TASK TO CARRY OUT
Only the text of the entries below should be returned, exactly as given, without pictures.

(Stored entries)
........

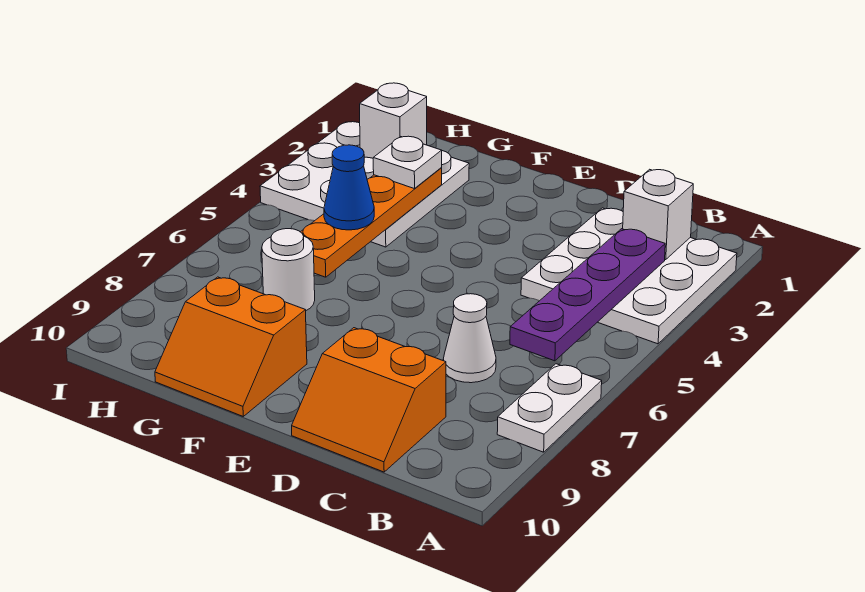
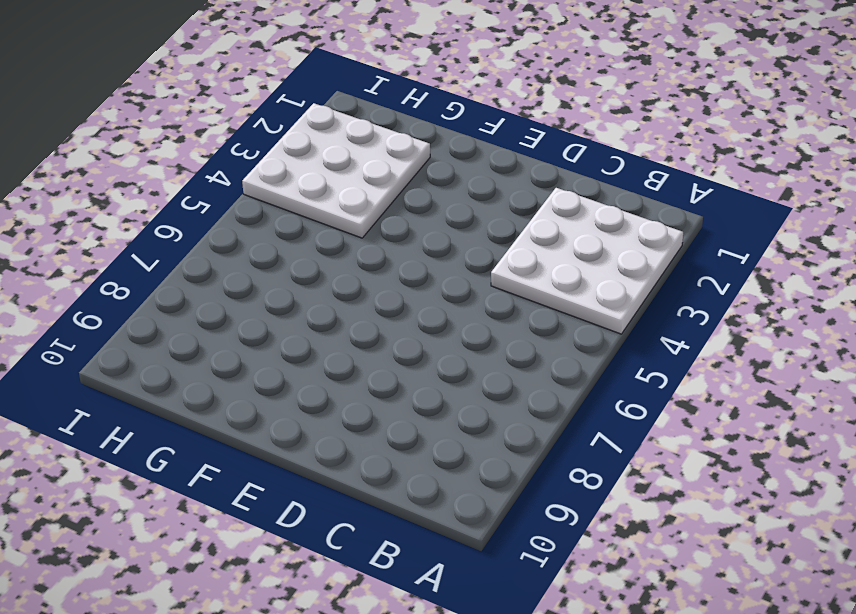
none -> white plate A7:A8 level 1
none -> white cone C7 level 1
none -> orange slope C9:D10 level 1 top 9

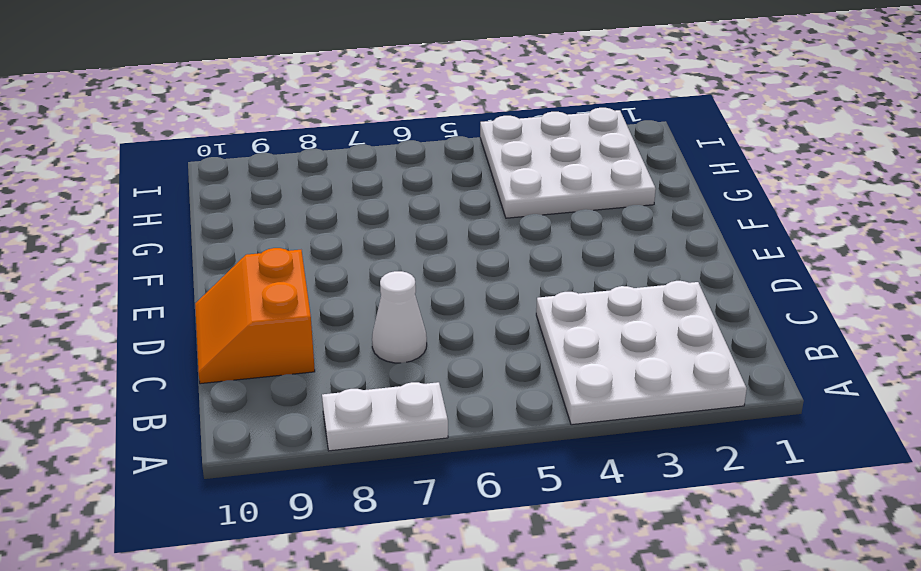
none -> orange slope F9:G10 level 1 top 9
none -> white round brick G7 level 1
none -> white brick B2 level 2

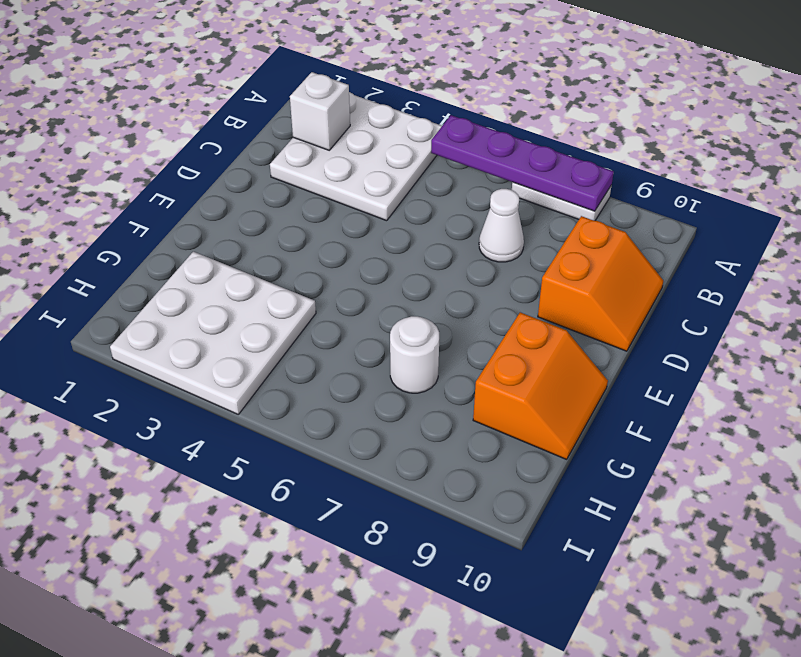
purple plate A5:A8 level 2 -> purple plate B3:B6 level 2
none -> orange plate G3:G6 level 2
none -> white brick H2 level 2
none -> white plate G3 level 3

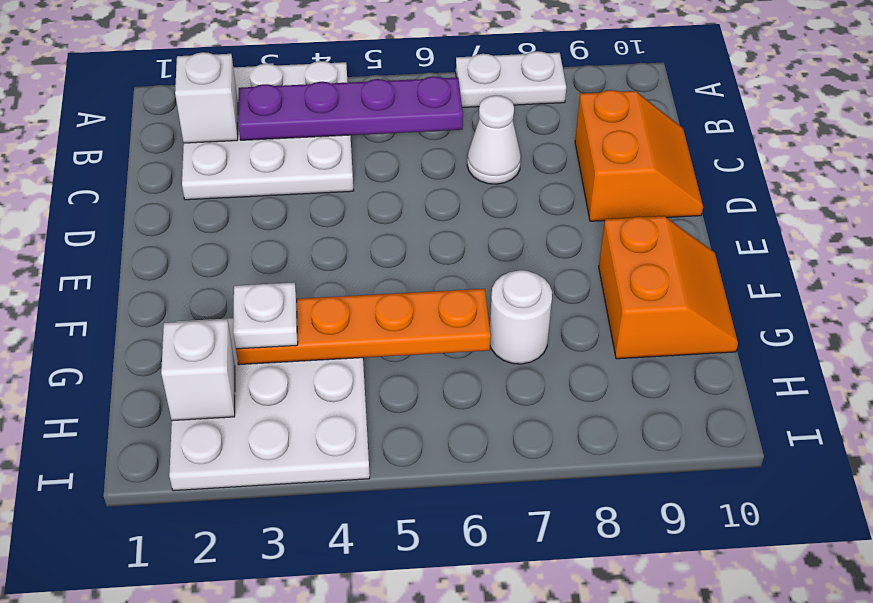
none -> blue cone G5 level 3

........

RESPONSE BELOW
none -> white plate A7:A8 level 1
none -> white cone C7 level 1
none -> orange slope C9:D10 level 1 top 9

none -> orange slope F9:G10 level 1 top 9
none -> white round brick G7 level 1
none -> white brick B2 level 2

purple plate A5:A8 level 2 -> purple plate B3:B6 level 2
none -> orange plate G3:G6 level 2
none -> white brick H2 level 2
none -> white plate G3 level 3

none -> blue cone G5 level 3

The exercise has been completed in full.